◆ Data provided

================================

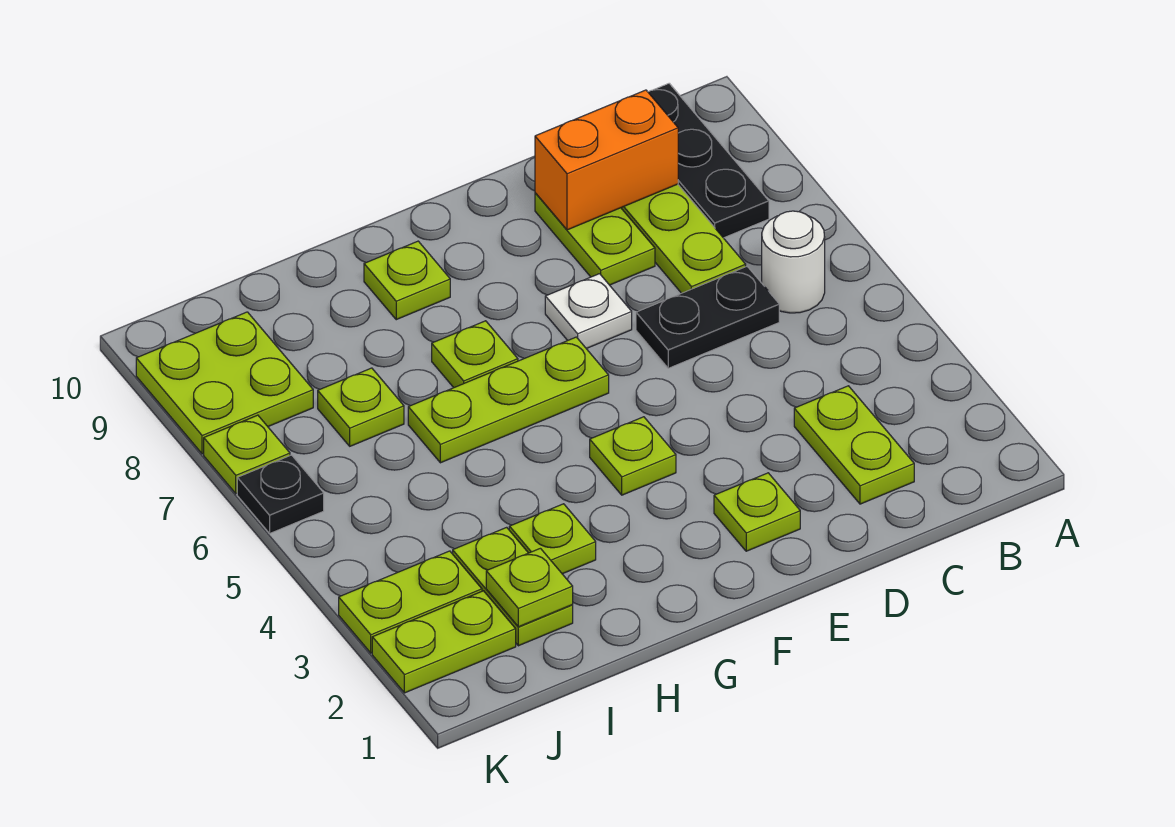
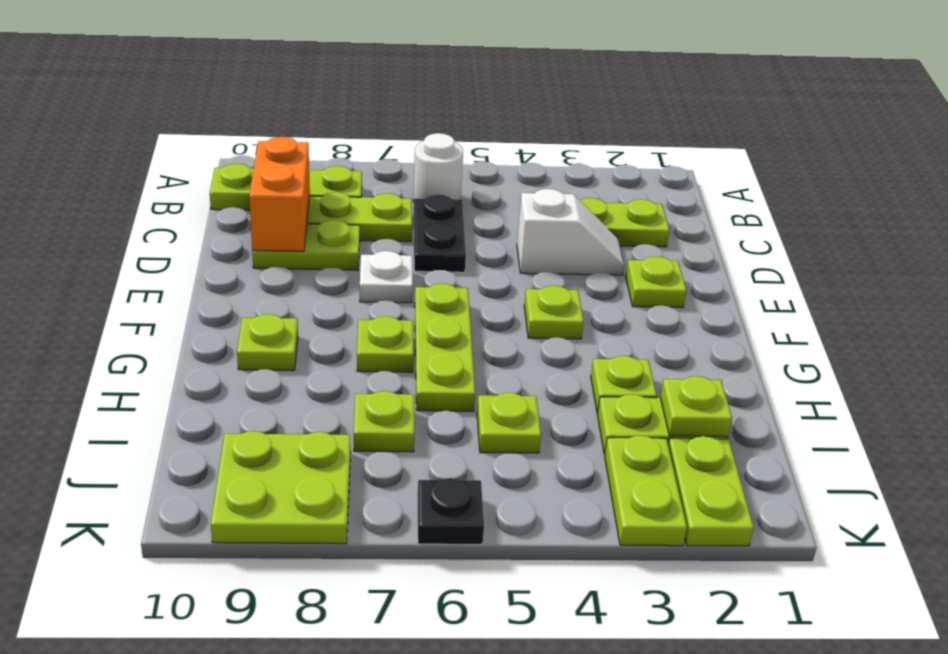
black plate B8:B10 level 1 -> lime plate B8:B10 level 1
none -> white slope D3:D4 level 1 top 4
lime plate K7 level 1 -> lime plate I5 level 1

================================

◆ Exercise requirements
Please reproduce the listing exactly, leaving out any pictures.

◆ Response below
black plate B8:B10 level 1 -> lime plate B8:B10 level 1
none -> white slope D3:D4 level 1 top 4
lime plate K7 level 1 -> lime plate I5 level 1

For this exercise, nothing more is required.